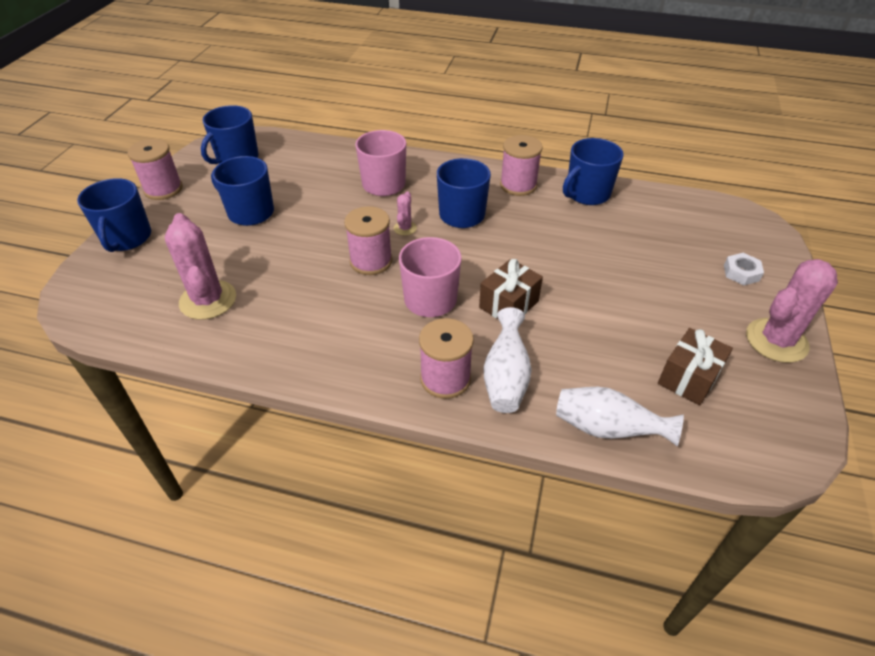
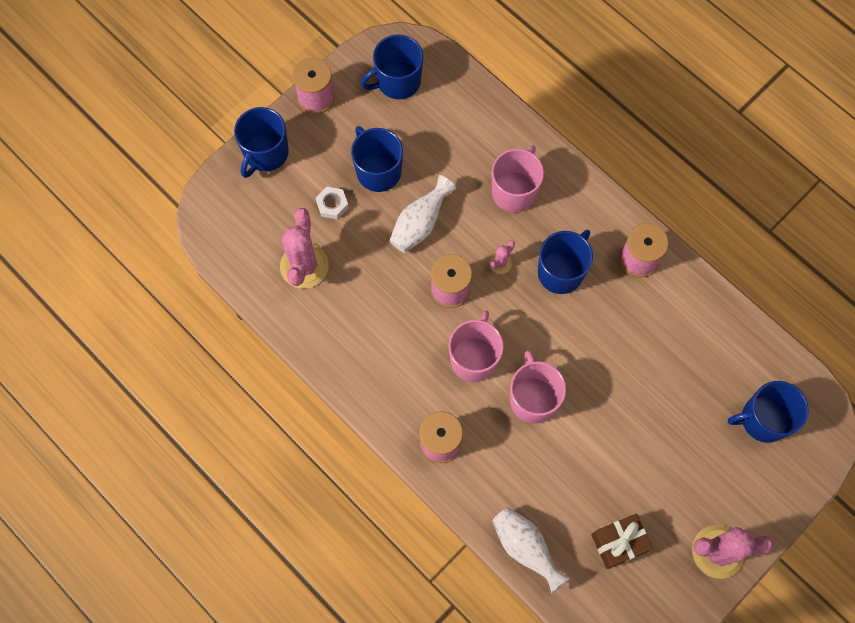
camera: 30 degrees right, 25 degrees up
brown gift [479,259,543,319] -> pink mug [510,350,566,424]
white vase [484,307,532,413] -> white vase moved to [389,175,456,253]
blue mug [563,138,624,205] -> blue mug moved to [728,381,809,443]
white nut [724,253,764,285] -> white nut moved to [316,187,349,220]

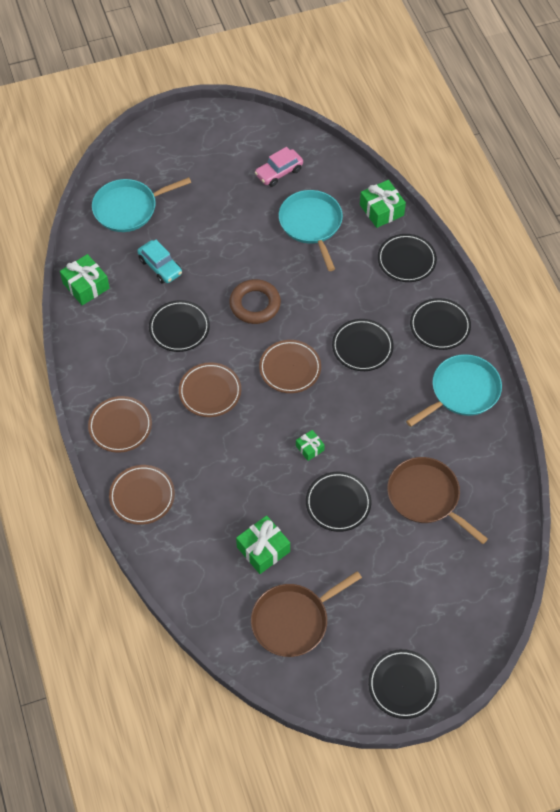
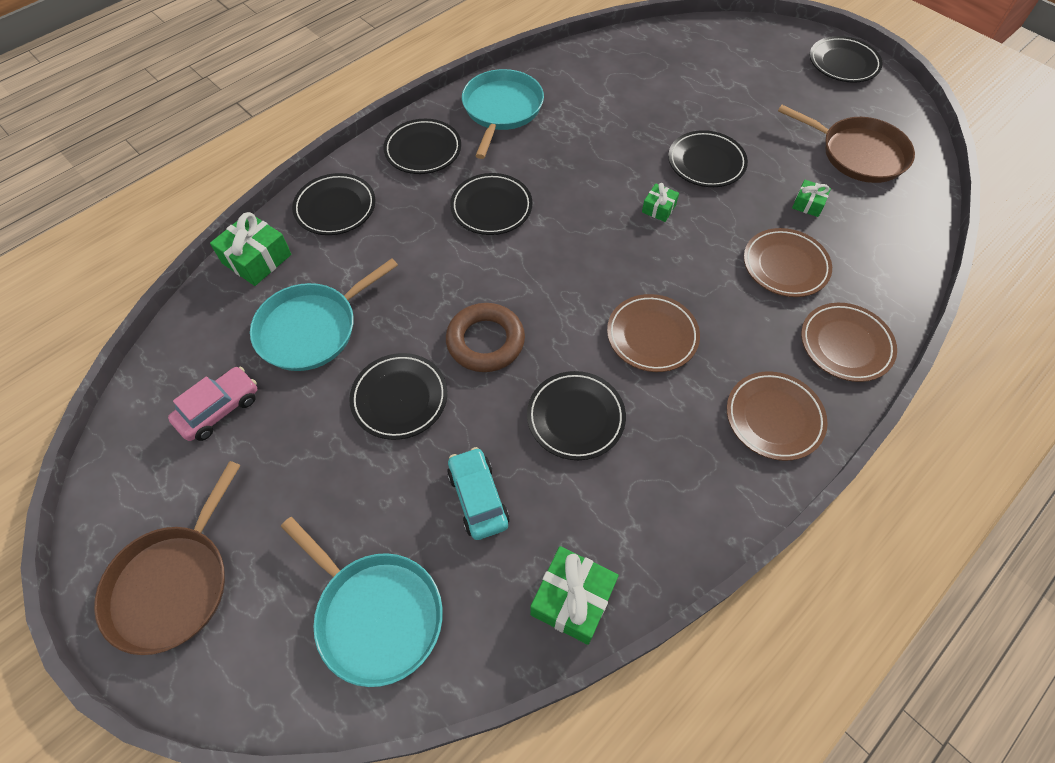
camera: 115 degrees left, 0 degrees up
turquoise car [137,240,182,284] -> turquoise car turned 45 degrees counterclockwise [447,447,510,540]
green gift [236,516,290,574] -> green gift [792,180,831,217], size x0.56
pink car [254,147,303,187] -> pink car turned 75 degrees counterclockwise [168,366,257,441]
brown plate [259,340,321,393] -> brown plate moved to [744,228,832,297]
brown pan [387,457,488,544] -> brown pan moved to [94,461,241,655]
turquoise pan [406,354,502,427] -> turquoise pan turned 75 degrees clockwise [462,69,544,159]
none -> black plate [349,353,447,440]

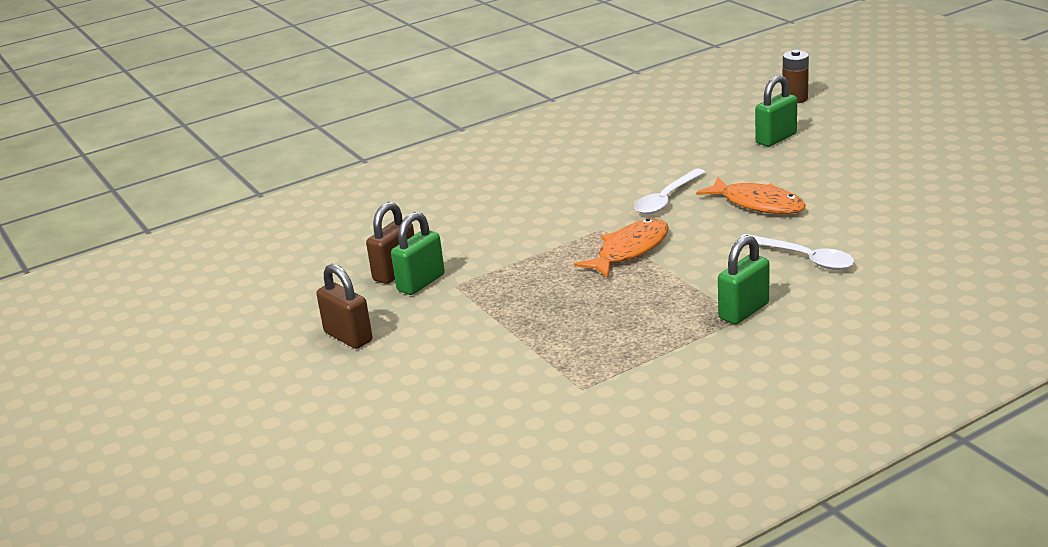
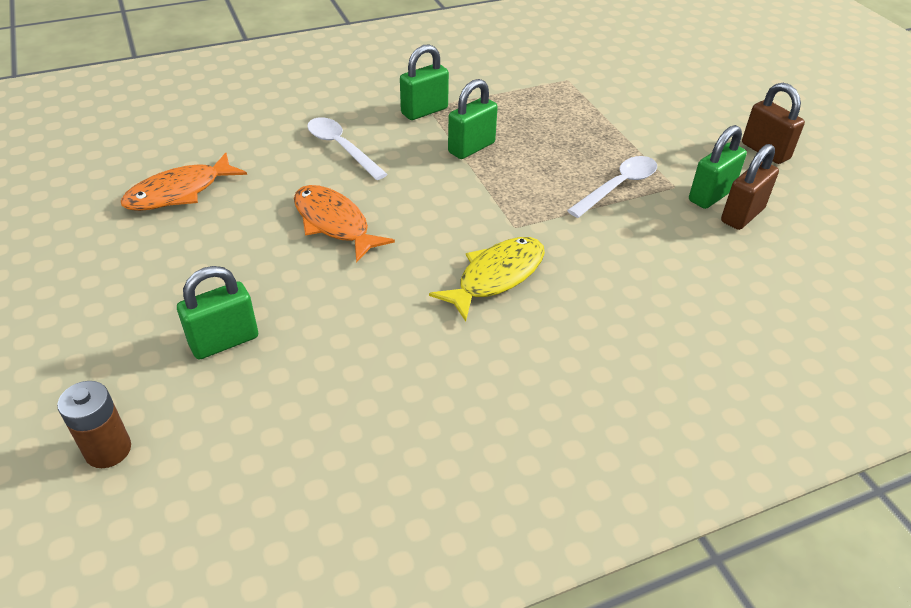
camera: 175 degrees left, 15 degrees up
orange fish [574,219,669,278] -> orange fish moved to [121,153,247,211]
white spoon [634,168,706,214] -> white spoon moved to [567,156,657,218]
none -> yellow fish [429,237,545,321]
none -> green padlock [448,79,498,159]

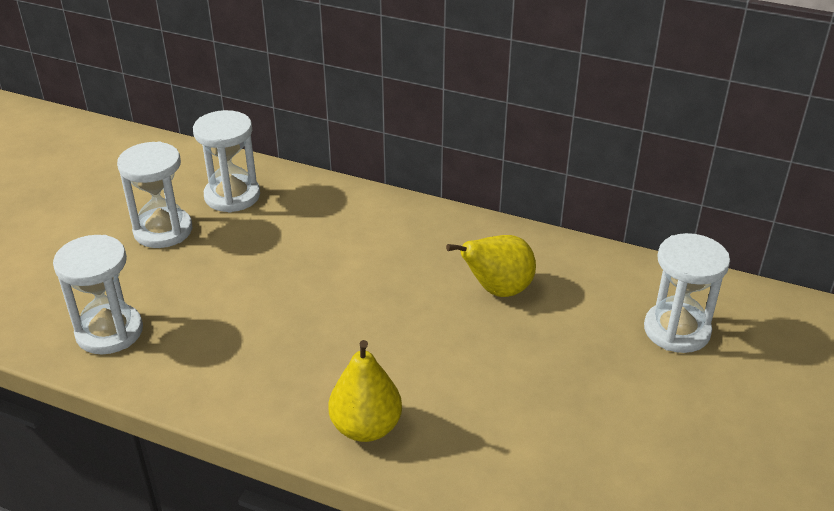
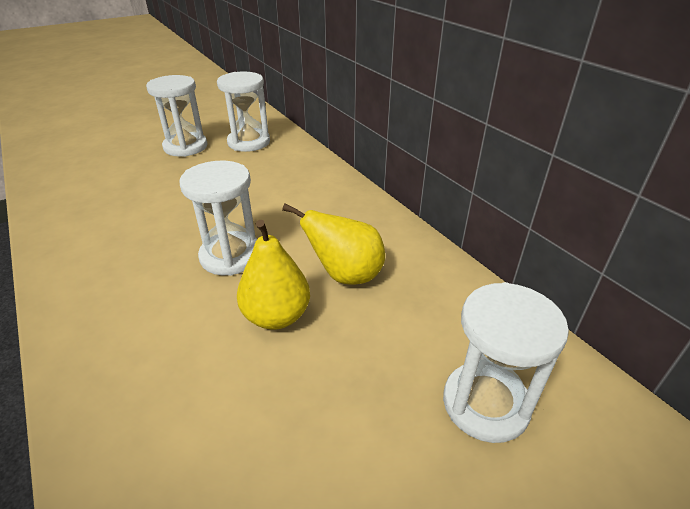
camera: 35 degrees right, 0 degrees up
white hourglass [53,235,143,354] -> white hourglass moved to [179,161,257,276]
yellow pear [328,340,402,442] -> yellow pear moved to [237,220,310,330]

-*-*-

• What you are asked to do
Take the entries above and copy exactly the lines starting at the one with "white vase [484,307,532,413]" and ending at the one with "brown pan [387,457,488,544]"; nothing outside that span, and no pictures.

• Written response
white vase [484,307,532,413] -> white vase moved to [389,175,456,253]
blue mug [563,138,624,205] -> blue mug moved to [728,381,809,443]
white nut [724,253,764,285] -> white nut moved to [316,187,349,220]

camera: 115 degrees left, 0 degrees up
turquoise car [137,240,182,284] -> turquoise car turned 45 degrees counterclockwise [447,447,510,540]
green gift [236,516,290,574] -> green gift [792,180,831,217], size x0.56
pink car [254,147,303,187] -> pink car turned 75 degrees counterclockwise [168,366,257,441]
brown plate [259,340,321,393] -> brown plate moved to [744,228,832,297]
brown pan [387,457,488,544] -> brown pan moved to [94,461,241,655]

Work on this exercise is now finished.